== Exercise requirements ==
Whenever a line in the records below holds the string "none", copy it out.

== Data for this exercise ==

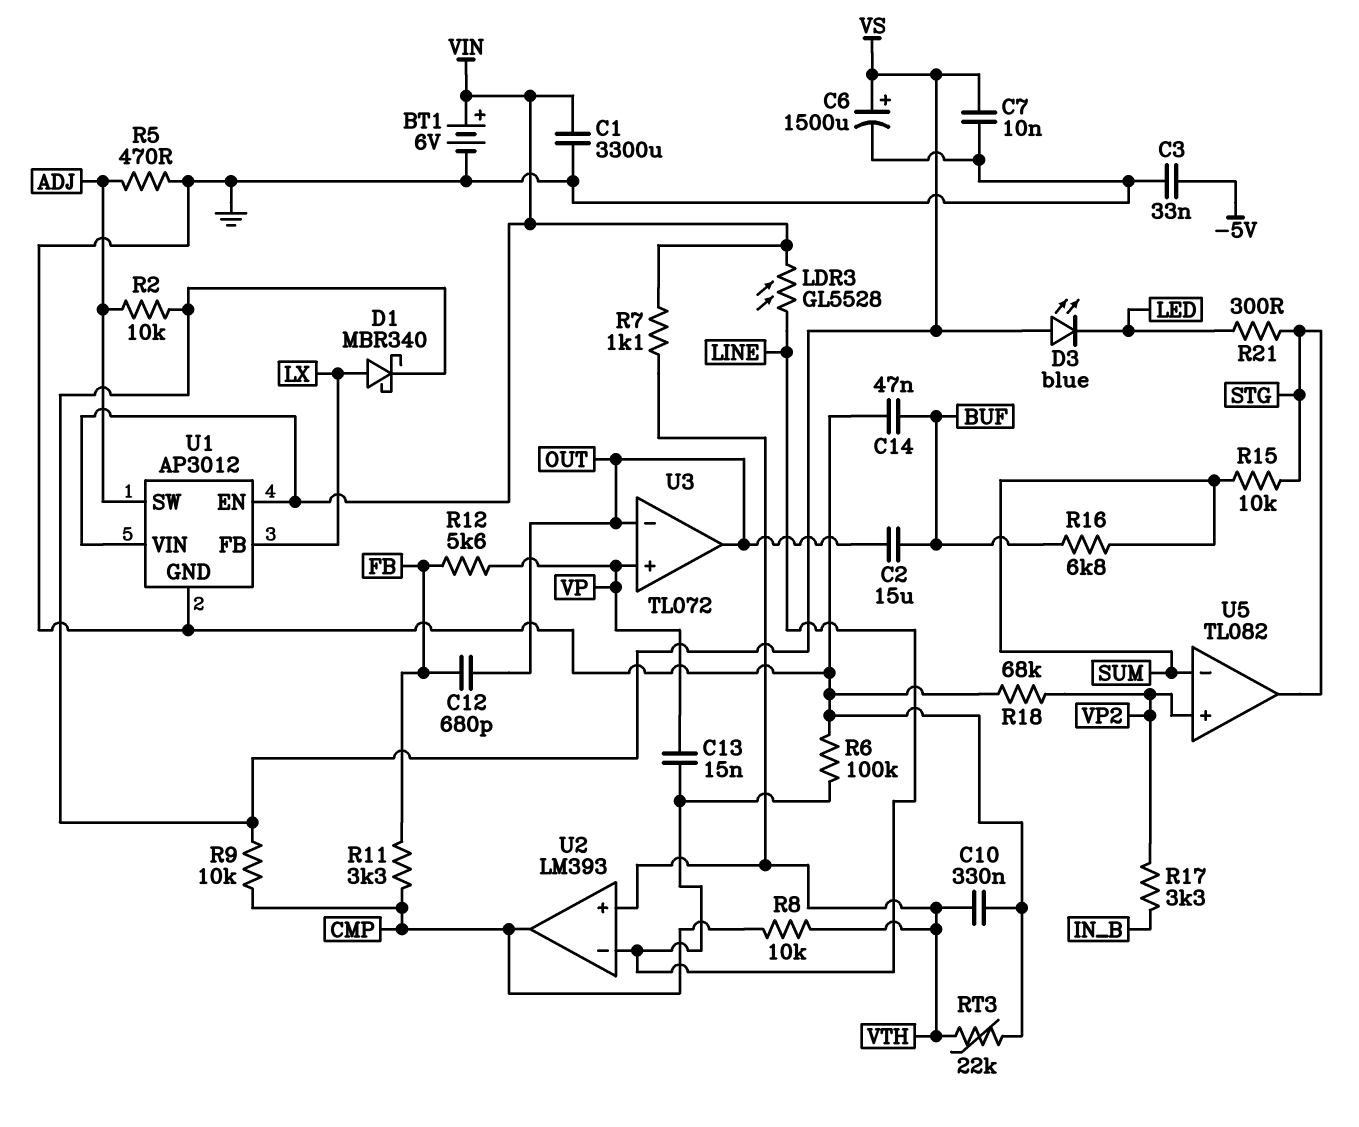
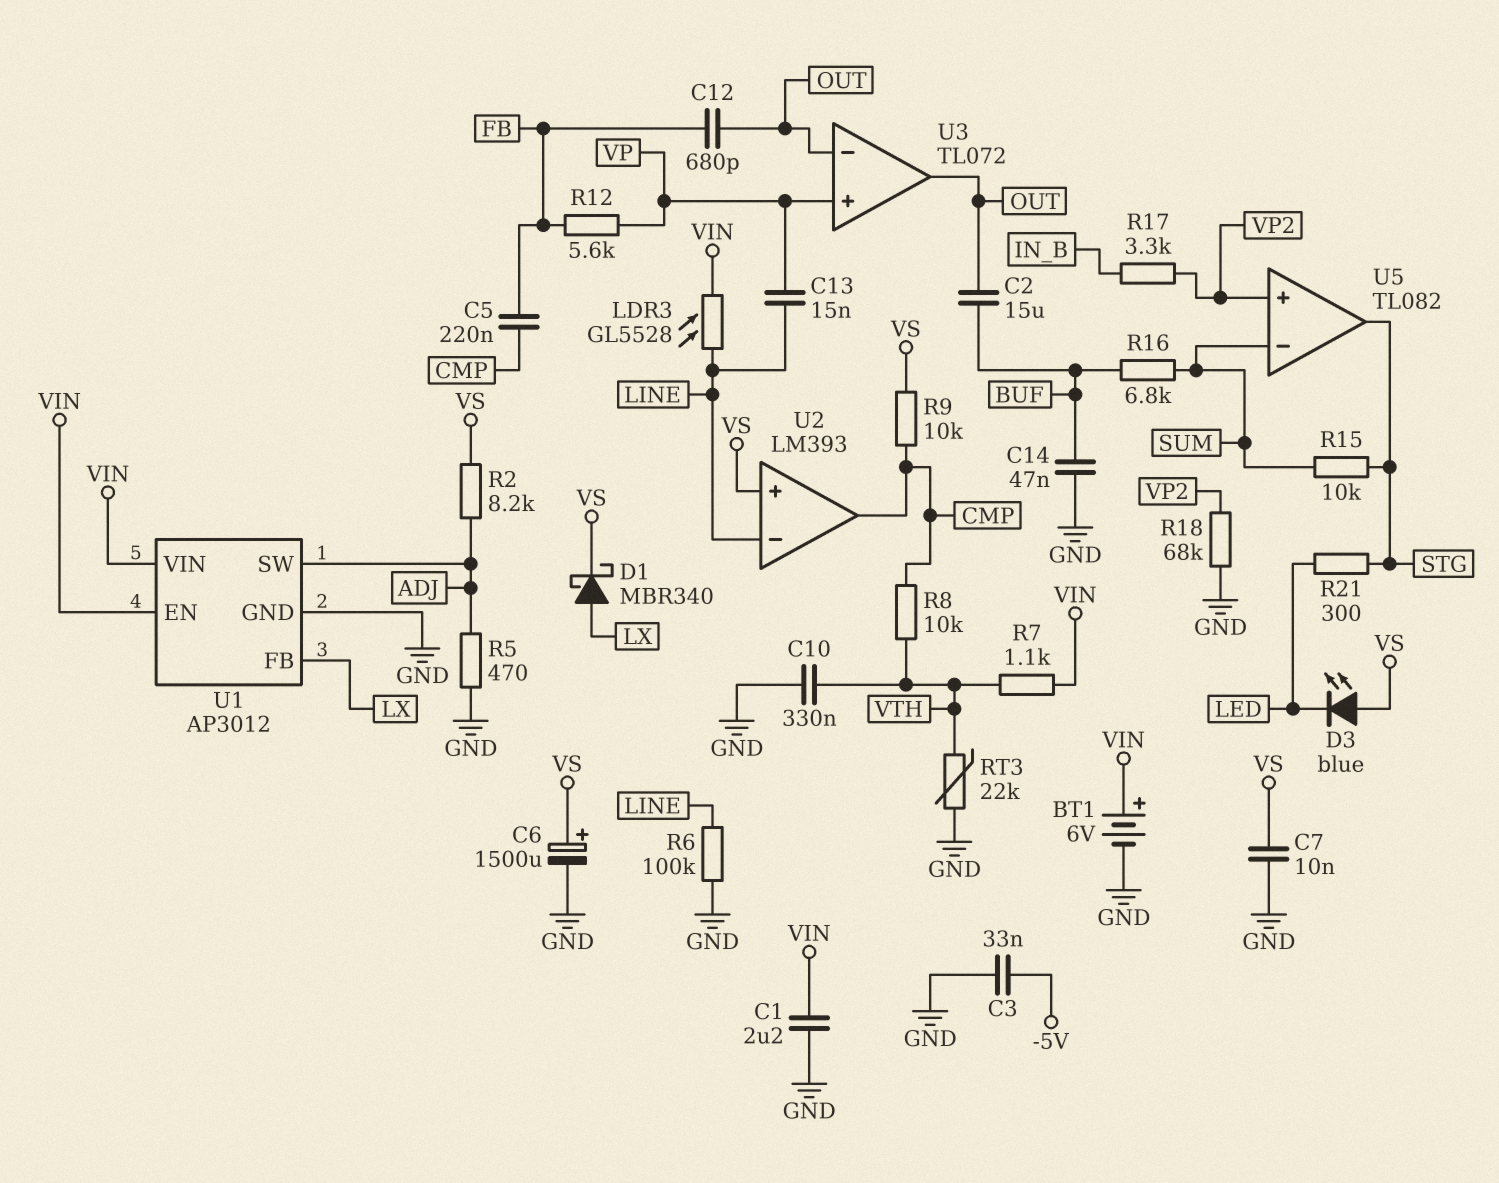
C1: 3300uF (GND, VIN) -> 2.2uF (GND, VIN)
C5: none -> 220nF (CMP, FB)
R2: 10k (ADJ, VS) -> 8.2k (ADJ, VS)
R11: 3.3k (CMP, FB) -> none
U2 pin in+: VTH -> VS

== Your response ==
C5: none -> 220nF (CMP, FB)
R11: 3.3k (CMP, FB) -> none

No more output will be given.